● Job:
Reproduce the data verbatim from the line containing "Identify the location of illustrated." down to the end of the data, including both the first and the last line.

● Data for this task:
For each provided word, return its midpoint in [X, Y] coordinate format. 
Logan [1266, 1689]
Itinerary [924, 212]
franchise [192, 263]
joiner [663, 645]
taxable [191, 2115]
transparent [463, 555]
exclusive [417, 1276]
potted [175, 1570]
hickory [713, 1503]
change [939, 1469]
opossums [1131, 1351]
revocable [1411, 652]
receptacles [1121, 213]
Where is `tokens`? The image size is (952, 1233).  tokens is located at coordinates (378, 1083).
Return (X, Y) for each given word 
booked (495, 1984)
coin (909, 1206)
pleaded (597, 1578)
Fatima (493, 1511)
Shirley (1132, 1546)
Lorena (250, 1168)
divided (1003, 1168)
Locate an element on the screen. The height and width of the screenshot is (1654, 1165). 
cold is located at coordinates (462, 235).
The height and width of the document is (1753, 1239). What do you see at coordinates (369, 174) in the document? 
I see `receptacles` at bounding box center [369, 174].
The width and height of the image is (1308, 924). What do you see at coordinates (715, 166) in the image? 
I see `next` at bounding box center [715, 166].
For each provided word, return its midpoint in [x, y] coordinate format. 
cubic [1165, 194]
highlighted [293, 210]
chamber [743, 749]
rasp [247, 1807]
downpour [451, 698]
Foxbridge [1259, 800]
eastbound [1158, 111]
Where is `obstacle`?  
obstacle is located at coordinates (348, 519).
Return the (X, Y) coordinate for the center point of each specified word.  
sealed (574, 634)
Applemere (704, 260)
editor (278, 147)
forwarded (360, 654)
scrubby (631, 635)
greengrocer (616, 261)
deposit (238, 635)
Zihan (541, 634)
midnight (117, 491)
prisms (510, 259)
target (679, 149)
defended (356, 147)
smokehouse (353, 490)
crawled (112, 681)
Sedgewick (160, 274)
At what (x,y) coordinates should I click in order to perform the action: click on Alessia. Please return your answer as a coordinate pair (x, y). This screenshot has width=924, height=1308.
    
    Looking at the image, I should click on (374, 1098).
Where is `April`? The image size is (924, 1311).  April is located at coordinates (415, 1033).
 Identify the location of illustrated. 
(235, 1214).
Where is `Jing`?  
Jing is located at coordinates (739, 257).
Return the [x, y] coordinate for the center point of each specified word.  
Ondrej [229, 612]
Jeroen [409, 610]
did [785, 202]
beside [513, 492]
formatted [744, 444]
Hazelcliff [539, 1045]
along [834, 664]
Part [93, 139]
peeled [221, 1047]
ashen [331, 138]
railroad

● Answer below:
 Identify the location of illustrated. 
(235, 1214).
Where is `Jing`?  
Jing is located at coordinates (739, 257).
Return the [x, y] coordinate for the center point of each specified word.  
Ondrej [229, 612]
Jeroen [409, 610]
did [785, 202]
beside [513, 492]
formatted [744, 444]
Hazelcliff [539, 1045]
along [834, 664]
Part [93, 139]
peeled [221, 1047]
ashen [331, 138]
railroad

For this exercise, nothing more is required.